Object matching records
━━━━

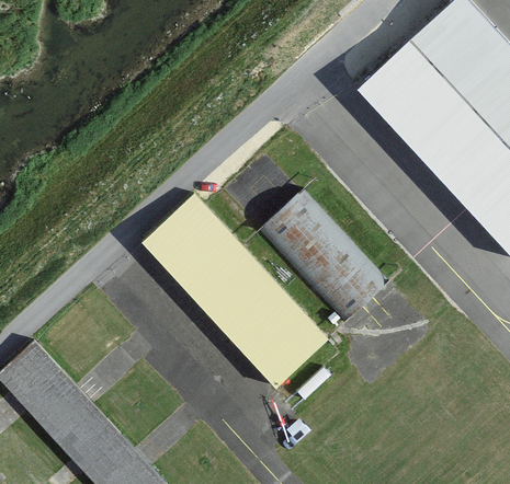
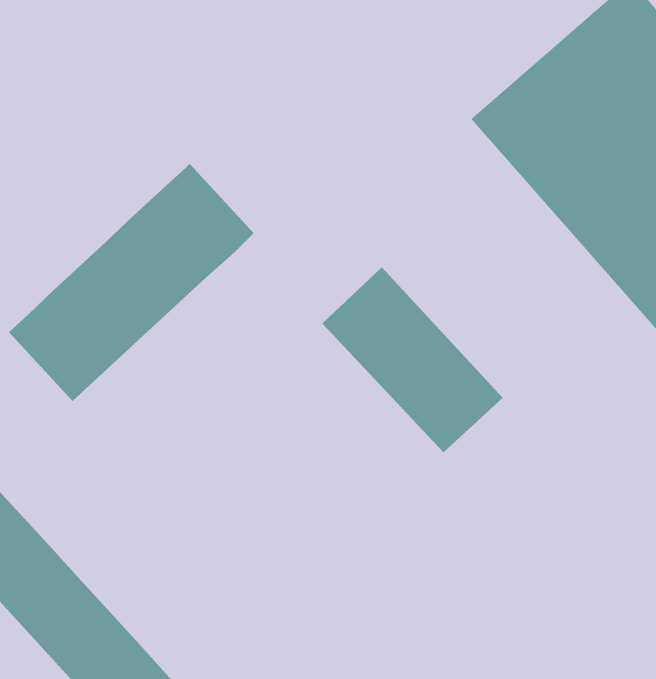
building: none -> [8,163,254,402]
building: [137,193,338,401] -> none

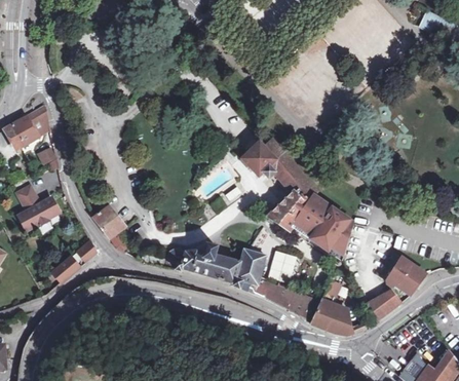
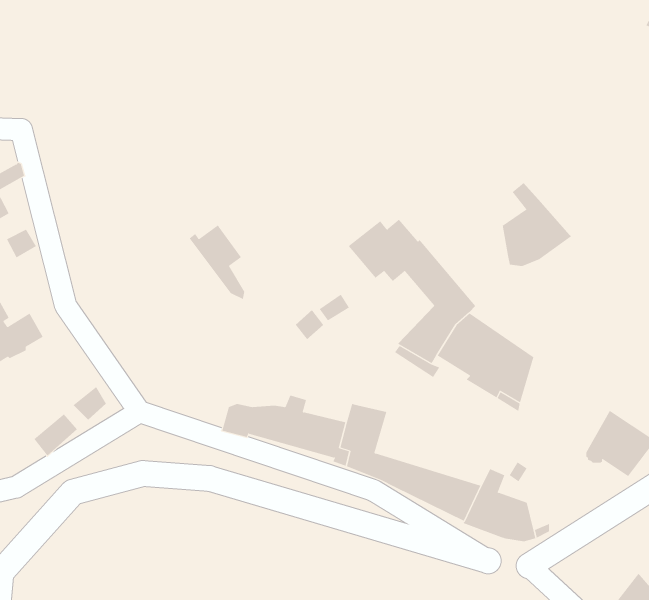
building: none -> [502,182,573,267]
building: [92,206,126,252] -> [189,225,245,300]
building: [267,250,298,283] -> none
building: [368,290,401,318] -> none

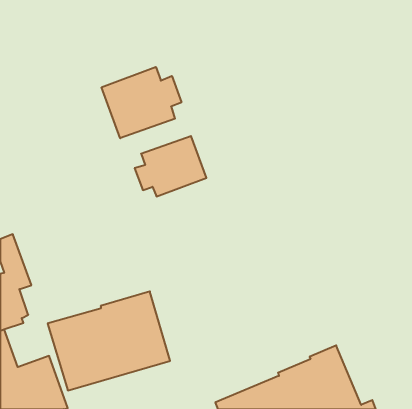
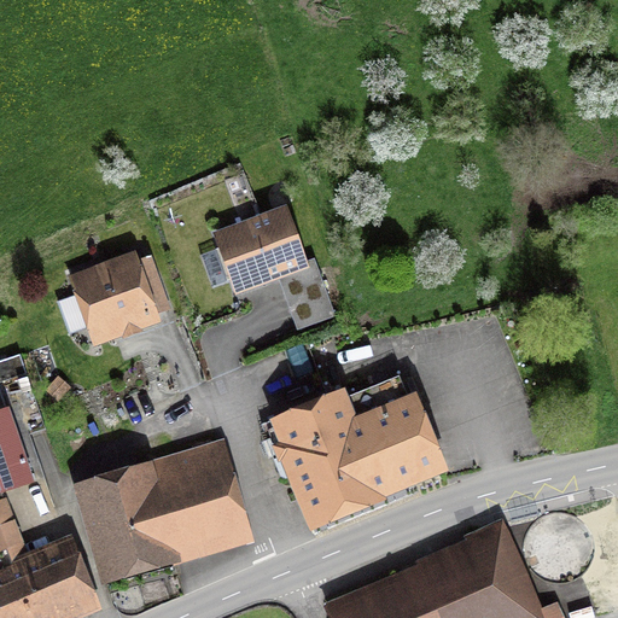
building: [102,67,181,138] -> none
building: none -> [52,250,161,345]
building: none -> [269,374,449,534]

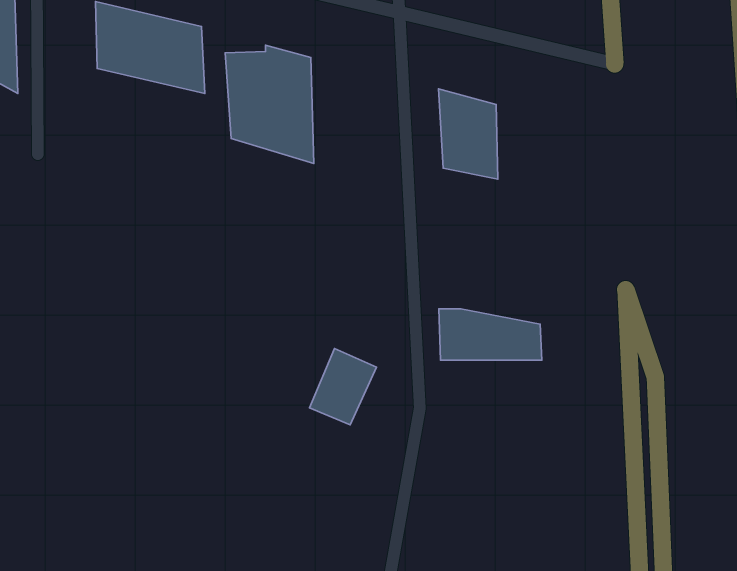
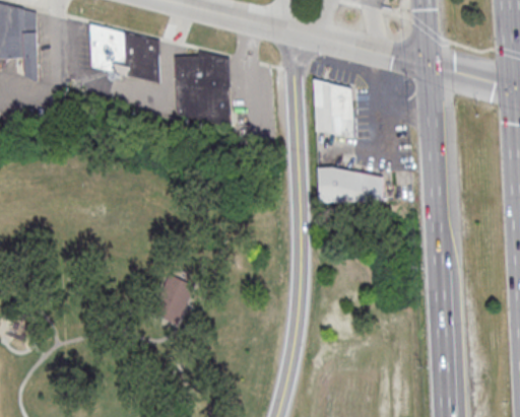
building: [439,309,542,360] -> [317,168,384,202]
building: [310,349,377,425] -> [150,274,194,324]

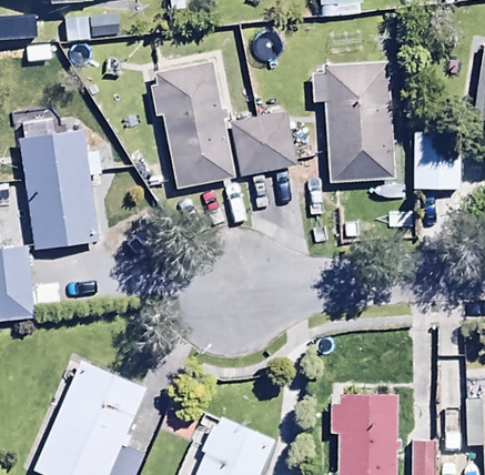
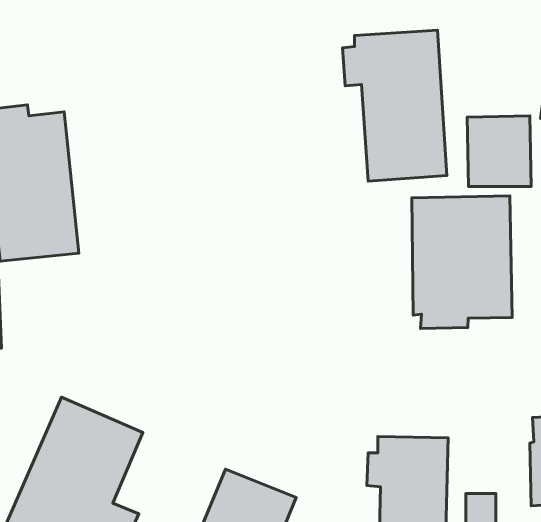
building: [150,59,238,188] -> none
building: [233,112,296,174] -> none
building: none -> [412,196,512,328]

━━━━

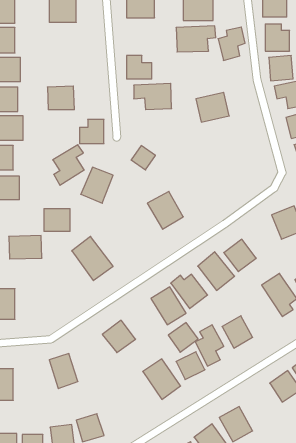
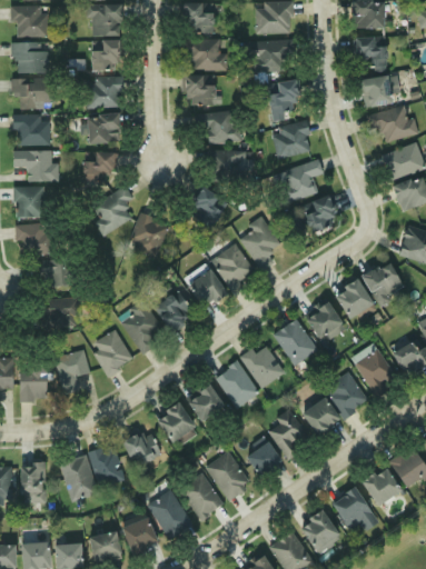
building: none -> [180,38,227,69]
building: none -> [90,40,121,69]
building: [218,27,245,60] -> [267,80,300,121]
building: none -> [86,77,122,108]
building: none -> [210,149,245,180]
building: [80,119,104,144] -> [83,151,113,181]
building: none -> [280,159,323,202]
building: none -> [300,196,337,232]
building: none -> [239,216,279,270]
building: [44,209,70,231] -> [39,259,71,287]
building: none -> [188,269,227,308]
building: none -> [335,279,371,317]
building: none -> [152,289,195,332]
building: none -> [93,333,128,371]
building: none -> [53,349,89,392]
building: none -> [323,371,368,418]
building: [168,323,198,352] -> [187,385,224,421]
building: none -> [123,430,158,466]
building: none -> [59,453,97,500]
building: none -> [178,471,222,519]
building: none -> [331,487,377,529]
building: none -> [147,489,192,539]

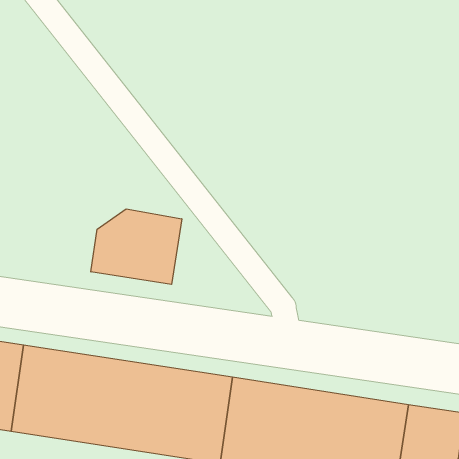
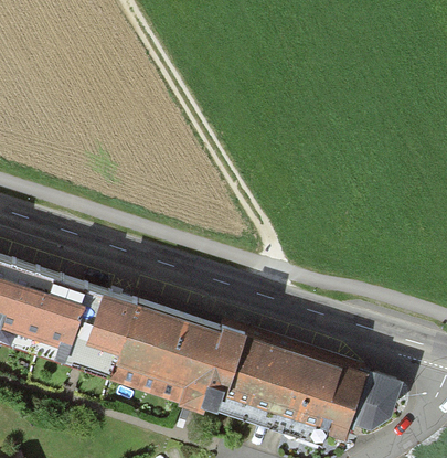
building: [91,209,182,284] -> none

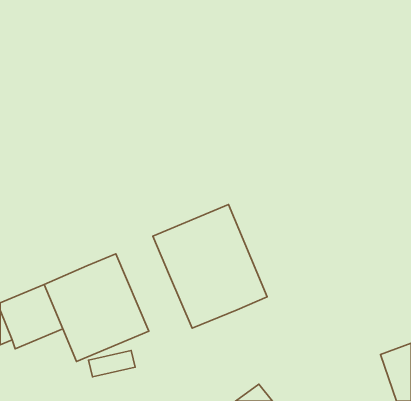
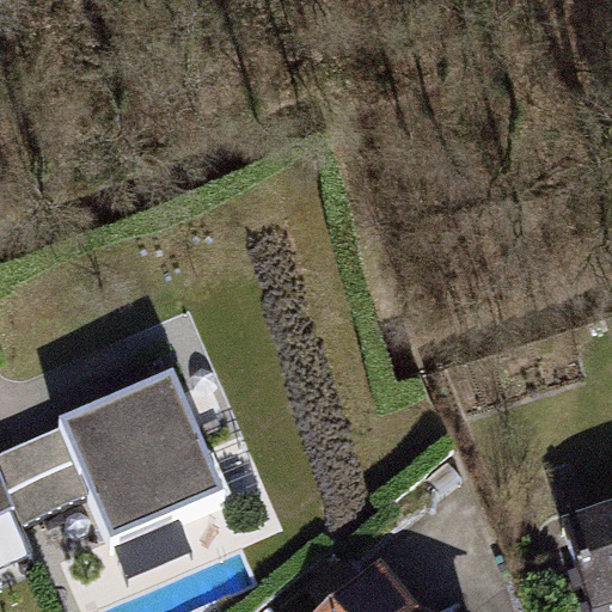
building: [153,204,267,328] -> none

━━━━

= To do =
Given the records above, return exactly the lines starting at the line containing "building: none -> [90,40,121,69]" and ending at the line containing "building: none -> [59,453,97,500]", including both.

= Task response =
building: none -> [90,40,121,69]
building: [218,27,245,60] -> [267,80,300,121]
building: none -> [86,77,122,108]
building: none -> [210,149,245,180]
building: [80,119,104,144] -> [83,151,113,181]
building: none -> [280,159,323,202]
building: none -> [300,196,337,232]
building: none -> [239,216,279,270]
building: [44,209,70,231] -> [39,259,71,287]
building: none -> [188,269,227,308]
building: none -> [335,279,371,317]
building: none -> [152,289,195,332]
building: none -> [93,333,128,371]
building: none -> [53,349,89,392]
building: none -> [323,371,368,418]
building: [168,323,198,352] -> [187,385,224,421]
building: none -> [123,430,158,466]
building: none -> [59,453,97,500]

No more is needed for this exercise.